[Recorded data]
——————
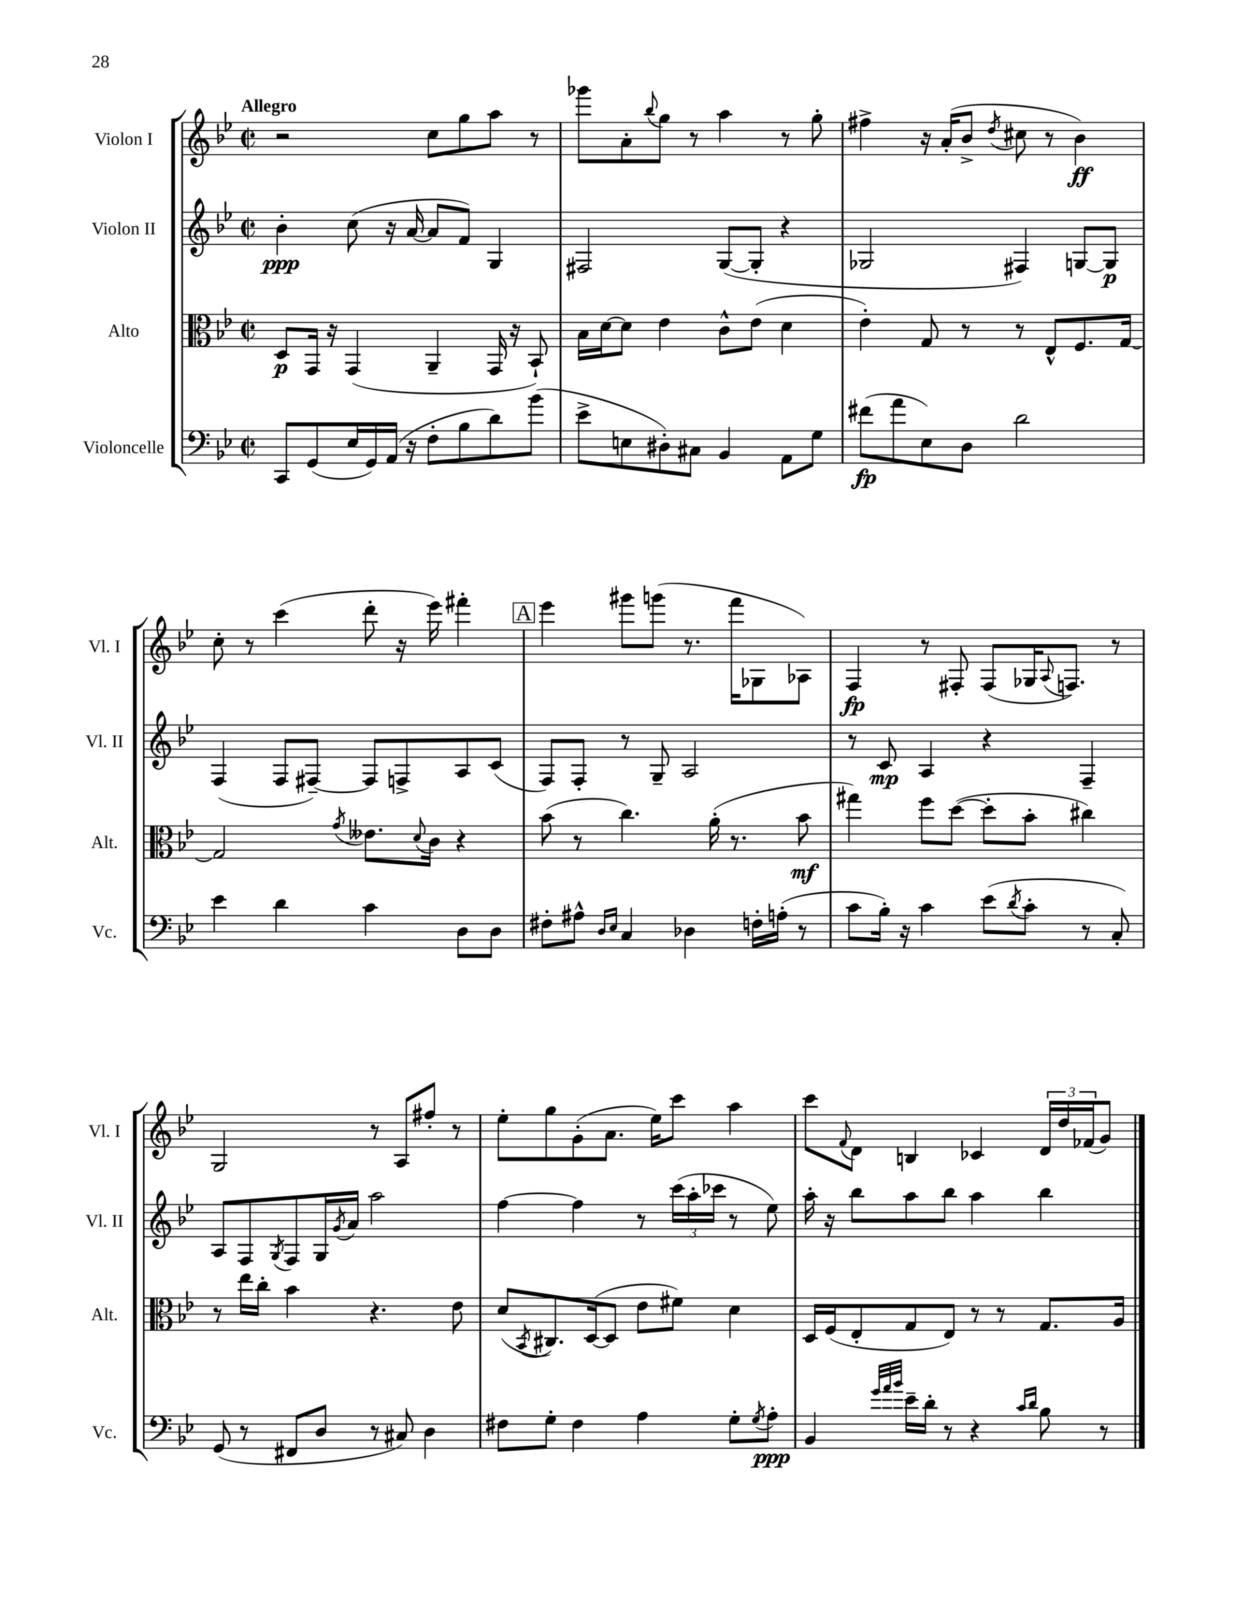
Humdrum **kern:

**kern	**kern	**kern	**kern
*staff4	*staff3	*staff2	*staff1
*clefF4	*clefC3	*clefG2	*clefG2
*k[b-e-]	*k[b-e-]	*k[b-e-]	*k[b-e-]
*M2/2	*M2/2	*M2/2	*M2/2
*met(c|)	*met(c|)	*met(c|)	*met(c|)
8CC	8D	4b-'	2r
(8GG	16GG	.	.
.	16r	.	.
16E-	(4GG	(8cc	.
16GG)	.	.	.
(16AA	.	16r	.
16r	.	[16a	.
8F'	4AA~	8a]	8cc
8B-	.	8f)	8gg
8d)	16GG	4G	8aa
.	16r	.	.
(8b-	8BB-`)	.	8r
=	=	=	=
8e-^	16B-	2F#	8ggg-
.	[16d	.	.
8E	8d]	.	8a'
.	.	.	8qqbb-
8D#')	4e-	.	8gg
8C#	.	.	8r
4BB-	8c^^	([8G	4aa
.	(8e-	8G']	.
8AA	4d	4r	8r
8G	.	.	8gg'
=	=	=	=
(8f#	4e-')	2G-	4ff#^
8a	.	.	.
8E-)	8G	.	16r
.	.	.	(16a'
8D	8r	.	8b-^
.	.	.	8qdd
2d	8r	4F#)	8cc#
.	8E-^^	.	8r
.	8.F	[8G	4b-)
.	.	8G]	.
.	[16G	.	.
=	=	=	=
4e-	2G]	(4F	8cc'
.	.	.	8r
4d	.	8F	(4ccc
.	.	[8F#~)	.
.	8qg	.	.
4c	8.e--	8F#]	8ddd'
.	.	8F^	16r
.	8qqd	.	.
.	16c	.	16eee-)
8D	4r	8A	4fff#'
8D	.	(8c	.
=	=	=	=
8F#'	(8b-	8F)	4eee-
8A#^^	8r	8F'	.
16qqD	.	.	.
16qqE-	.	.	.
4C	4.cc)	8r	8ggg#
.	.	8G~	(8ggg
4D-	.	2A	8.r
.	(16a'	.	.
.	8.r	.	16fff
16F'	.	.	8G-
(16A'	.	.	.
8r	8b-	.	8A-)
=	=	=	=
8c	4gg#)	8r	4F
16B-')	.	8c	.
16r	.	.	.
4c	8ff	4A	8r
.	([8dd	.	8F#'
(8e-	8dd']	4r	(8F#
8qd	.	.	.
8c'	8b-'	.	16G-
.	.	.	8qqA
.	.	.	8.F)
8r	4cc#)	4F~	.
8C')	.	.	8r
=	=	=	=
(8GG	8r	8A	2G
8r	16ee-	8F	.
.	16cc'	.	.
.	.	8qG	.
8FF#	4b-	8F	.
8D	.	16G	.
.	.	8qg	.
.	.	16a	.
8r	4.r	2aa	8r
8C#)	.	.	8A
4D	.	.	8ff#'
.	8e-	.	8r
=	=	=	=
8F#	(8d	[4ff	8ee-'
.	8qBB-	.	.
8G'	8.C#)	.	8gg
4F#	.	4ff]	(8g'
.	([16D	.	.
.	8D]	.	8.a
4A	8e-	8r	.
.	.	.	16ee-)
.	8f#)	(24ccc	8ccc
.	.	24aa'	.
.	.	24ccc-	.
8G'	4d	8r	4aa
8qG	.	.	.
8A'	.	8ee-)	.
=	=	=	=
4BB-	16D	16aa'	8ccc
.	(16F	16r	.
.	.	.	8qqf
.	8E-'	8bb-	8d
32qqg	.	.	.
32qqa	.	.	.
32qqb-	.	.	.
16e-~	8G	8aa	4B
16d'	.	.	.
8r	8E-)	8bb-	.
4r	8r	4aa	4c-
.	8r	.	.
16qqc	.	.	.
16qqd	.	.	.
8B-	8.G	4bb-	24d
.	.	.	24dd
.	.	.	(24f-
8r	.	.	8g)
.	16A	.	.
==	==	==	==
*-	*-	*-	*-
——————
TASK GOAL -
Copy the rows again, swapping "Humdrum **kern" for "Humdrum kern format" and leaving everything else unchanged. Leave the pictures out of your answer.

SOLUTION TO THE EXERCISE -
Humdrum kern format:

**kern	**kern	**kern	**kern
*staff4	*staff3	*staff2	*staff1
*clefF4	*clefC3	*clefG2	*clefG2
*k[b-e-]	*k[b-e-]	*k[b-e-]	*k[b-e-]
*M2/2	*M2/2	*M2/2	*M2/2
*met(c|)	*met(c|)	*met(c|)	*met(c|)
8CC	8D	4b-'	2r
(8GG	16GG	.	.
.	16r	.	.
16E-	(4GG	(8cc	.
16GG)	.	.	.
(16AA	.	16r	.
16r	.	[16a	.
8F'	4AA~	8a]	8cc
8B-	.	8f)	8gg
8d)	16GG	4G	8aa
.	16r	.	.
(8b-	8BB-`)	.	8r
=	=	=	=
8e-^	16B-	2F#	8ggg-
.	[16d	.	.
8E	8d]	.	8a'
.	.	.	8qqbb-
8D#')	4e-	.	8gg
8C#	.	.	8r
4BB-	8c^^	([8G	4aa
.	(8e-	8G']	.
8AA	4d	4r	8r
8G	.	.	8gg'
=	=	=	=
(8f#	4e-')	2G-	4ff#^
8a	.	.	.
8E-)	8G	.	16r
.	.	.	(16a'
8D	8r	.	8b-^
.	.	.	8qdd
2d	8r	4F#)	8cc#
.	8E-^^	.	8r
.	8.F	[8G	4b-)
.	.	8G]	.
.	[16G	.	.
=	=	=	=
4e-	2G]	(4F	8cc'
.	.	.	8r
4d	.	8F	(4ccc
.	.	[8F#~)	.
.	8qg	.	.
4c	8.e--	8F#]	8ddd'
.	.	8F^	16r
.	8qqd	.	.
.	16c	.	16eee-)
8D	4r	8A	4fff#'
8D	.	(8c	.
=	=	=	=
8F#'	(8b-	8F)	4eee-
8A#^^	8r	8F'	.
16qqD	.	.	.
16qqE-	.	.	.
4C	4.cc)	8r	8ggg#
.	.	8G~	(8ggg
4D-	.	2A	8.r
.	(16a'	.	.
.	8.r	.	16fff
16F'	.	.	8G-
(16A'	.	.	.
8r	8b-	.	8A-)
=	=	=	=
8c	4gg#)	8r	4F
16B-')	.	8c	.
16r	.	.	.
4c	8ff	4A	8r
.	([8dd	.	8F#'
(8e-	8dd']	4r	(8F#
8qd	.	.	.
8c'	8b-'	.	16G-
.	.	.	8qqA
.	.	.	8.F)
8r	4cc#)	4F~	.
8C')	.	.	8r
=	=	=	=
(8GG	8r	8A	2G
8r	16ee-	8F	.
.	16cc'	.	.
.	.	8qG	.
8FF#	4b-	8F	.
8D	.	16G	.
.	.	8qg	.
.	.	16a	.
8r	4.r	2aa	8r
8C#)	.	.	8A
4D	.	.	8ff#'
.	8e-	.	8r
=	=	=	=
8F#	(8d	[4ff	8ee-'
.	8qBB-	.	.
8G'	8.C#)	.	8gg
4F#	.	4ff]	(8g'
.	([16D	.	.
.	8D]	.	8.a
4A	8e-	8r	.
.	.	.	16ee-)
.	8f#)	(24ccc	8ccc
.	.	24aa'	.
.	.	24ccc-	.
8G'	4d	8r	4aa
8qG	.	.	.
8A'	.	8ee-)	.
=	=	=	=
4BB-	16D	16aa'	8ccc
.	(16F	16r	.
.	.	.	8qqf
.	8E-'	8bb-	8d
32qqg	.	.	.
32qqa	.	.	.
32qqb-	.	.	.
16e-~	8G	8aa	4B
16d'	.	.	.
8r	8E-)	8bb-	.
4r	8r	4aa	4c-
.	8r	.	.
16qqc	.	.	.
16qqd	.	.	.
8B-	8.G	4bb-	24d
.	.	.	24dd
.	.	.	(24f-
8r	.	.	8g)
.	16A	.	.
==	==	==	==
*-	*-	*-	*-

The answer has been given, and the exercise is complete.